==== Provided records
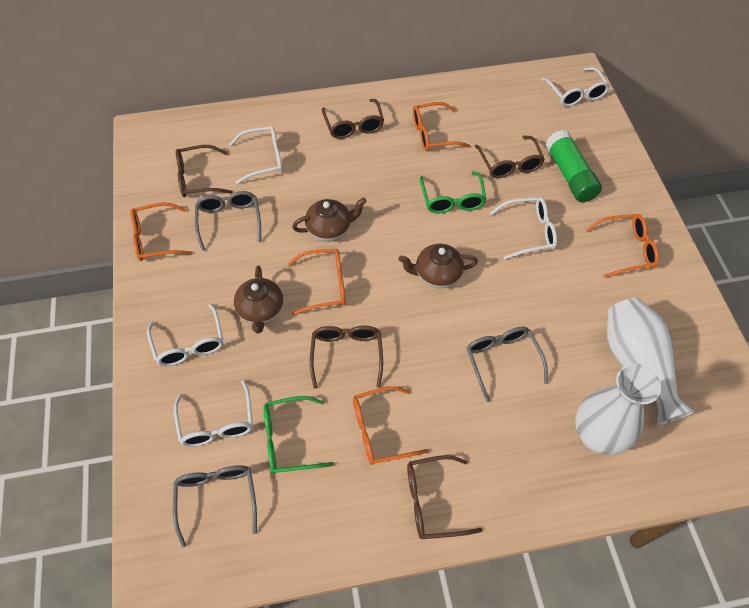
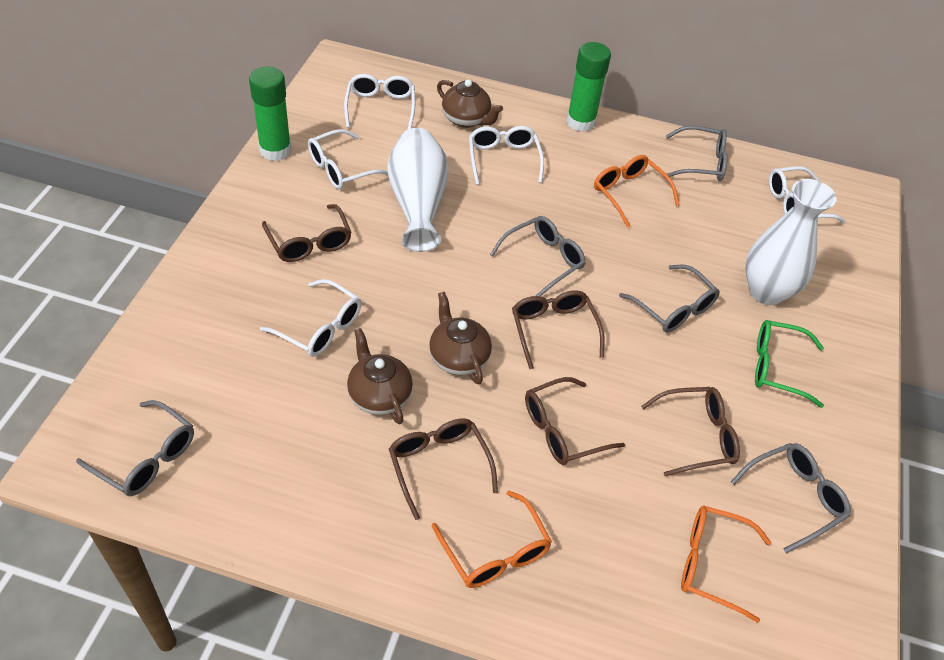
green glasses: 2 -> 1
green glue stick: 1 -> 2
grey glasses: 3 -> 5
orange glasses: 5 -> 3

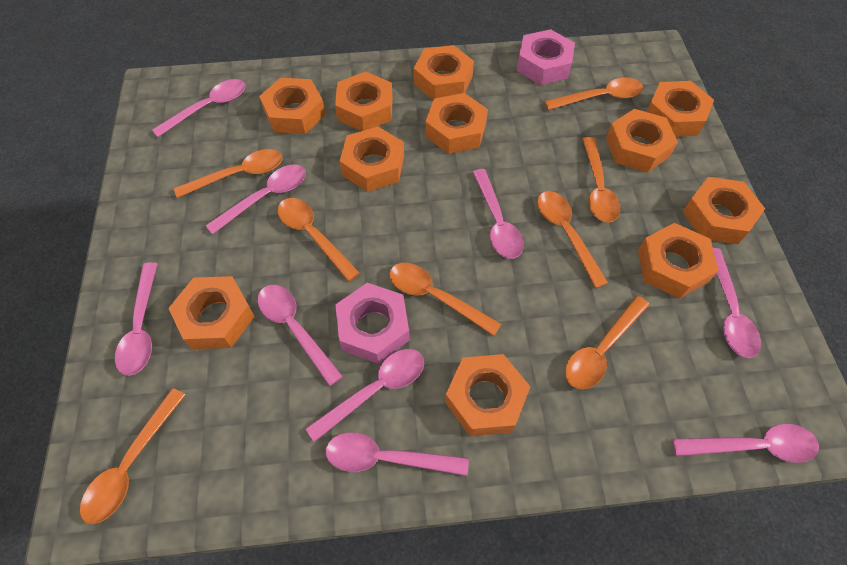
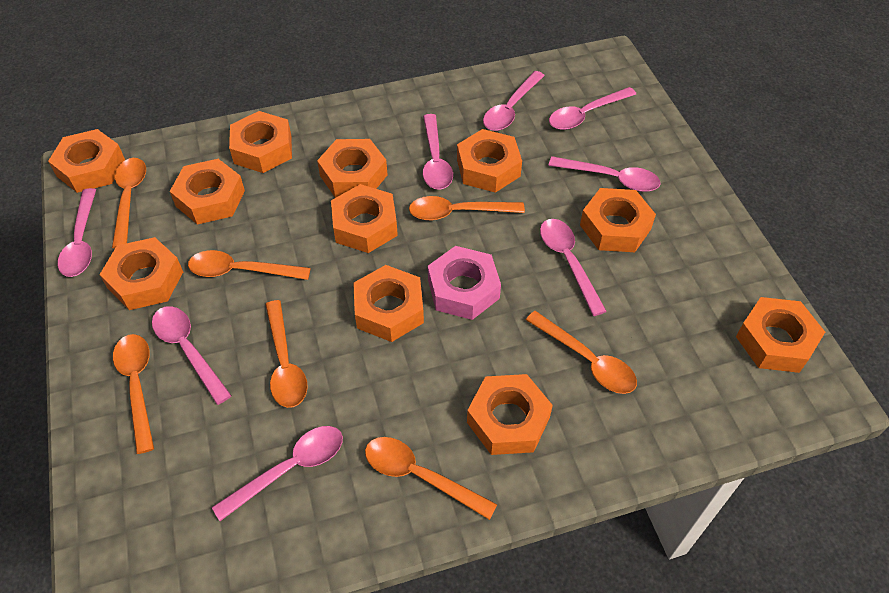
orange spoon: 8 -> 7
pink nut: 2 -> 1
pink spoon: 9 -> 8

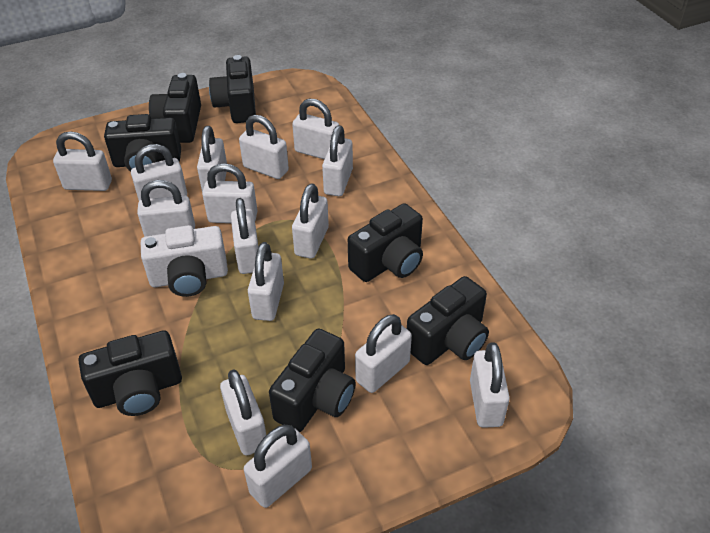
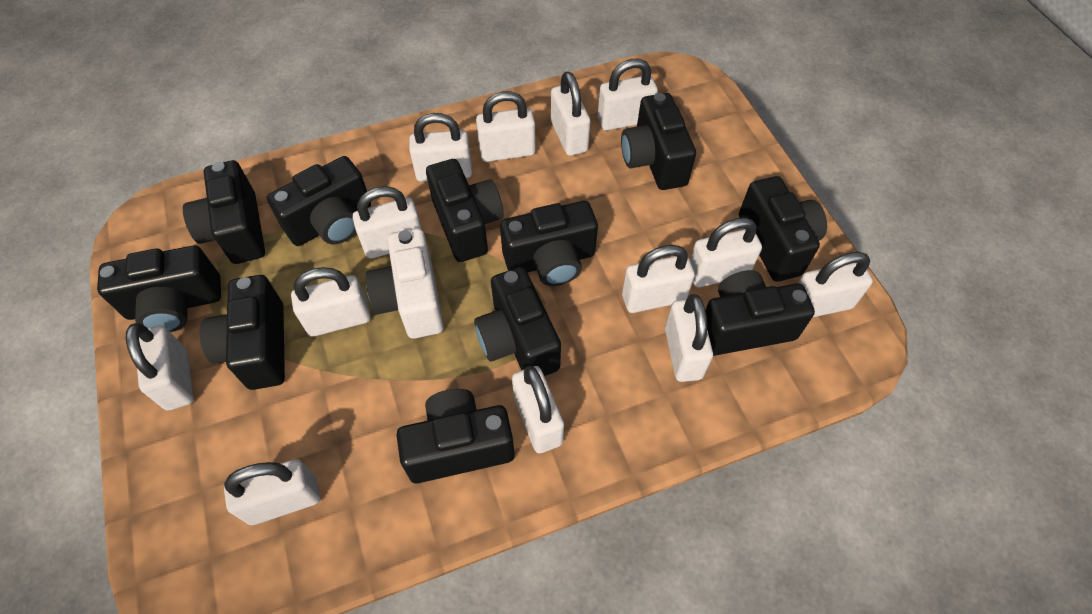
black camera: 7 -> 11
white padlock: 15 -> 13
========
[Task objective] With pictures left out, repeat exactly the lines from the line bearing "orange spoon: 8 -> 7" through the final line of the records above.

[Response]
orange spoon: 8 -> 7
pink nut: 2 -> 1
pink spoon: 9 -> 8

black camera: 7 -> 11
white padlock: 15 -> 13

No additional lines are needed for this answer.